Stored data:
━━━━━━━━━━

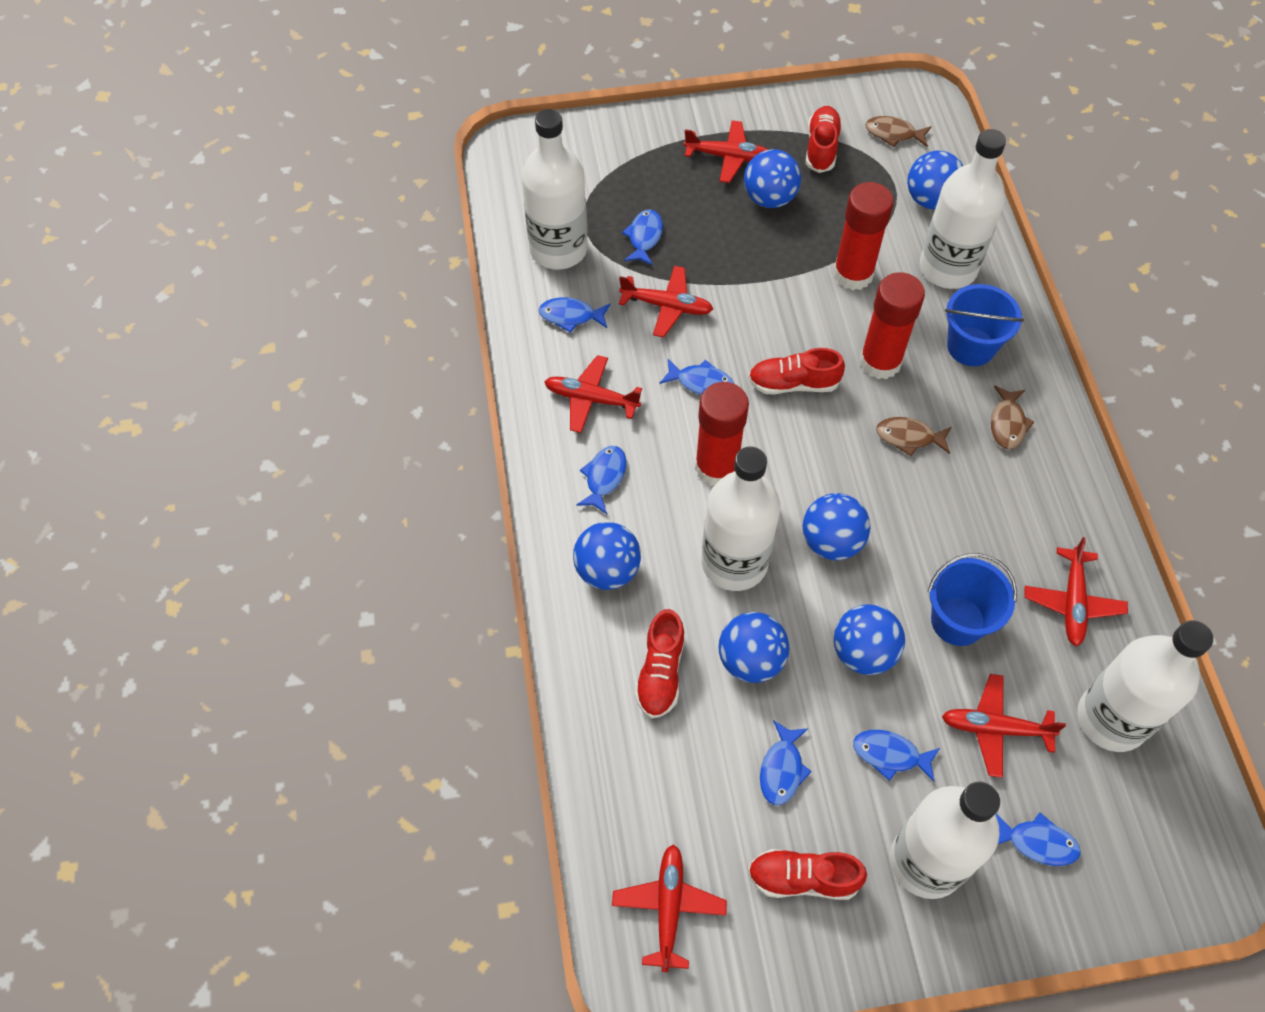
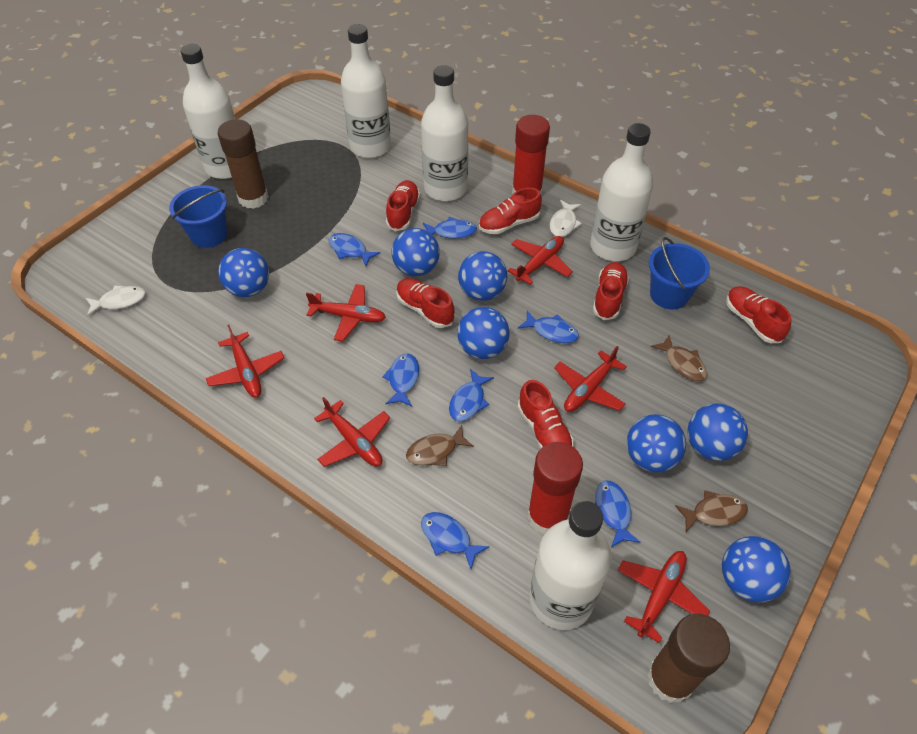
blue ball: [573,522,641,590] [718,612,789,683] [744,149,801,208] [802,493,871,560] [834,604,905,675] [907,151,963,209] = 6 -> [218,248,269,297] [392,228,440,276] [457,307,510,359] [458,251,507,301] [627,414,686,473] [687,403,748,461] [722,536,791,603] = 7
brown glue stick: none = 0 -> [218,119,269,209] [647,614,730,703] = 2
red glue stick: [695,382,749,486] [833,182,894,290] [859,272,925,379] = 3 -> [512,115,550,194] [527,442,583,535] = 2
red shoe: [635,609,685,718] [748,348,845,394] [748,849,867,900] [806,106,842,173] = 4 -> [386,180,420,231] [396,278,455,328] [479,188,542,234] [518,380,574,449] [593,262,629,320] [726,286,792,343] = 6
white fish: none = 0 -> [86,285,146,317] [550,200,582,237] = 2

━━━━━━━━━━

How to complete this task
Going through the entries above, count the lines with the word "none". Give only the result.

Response below
2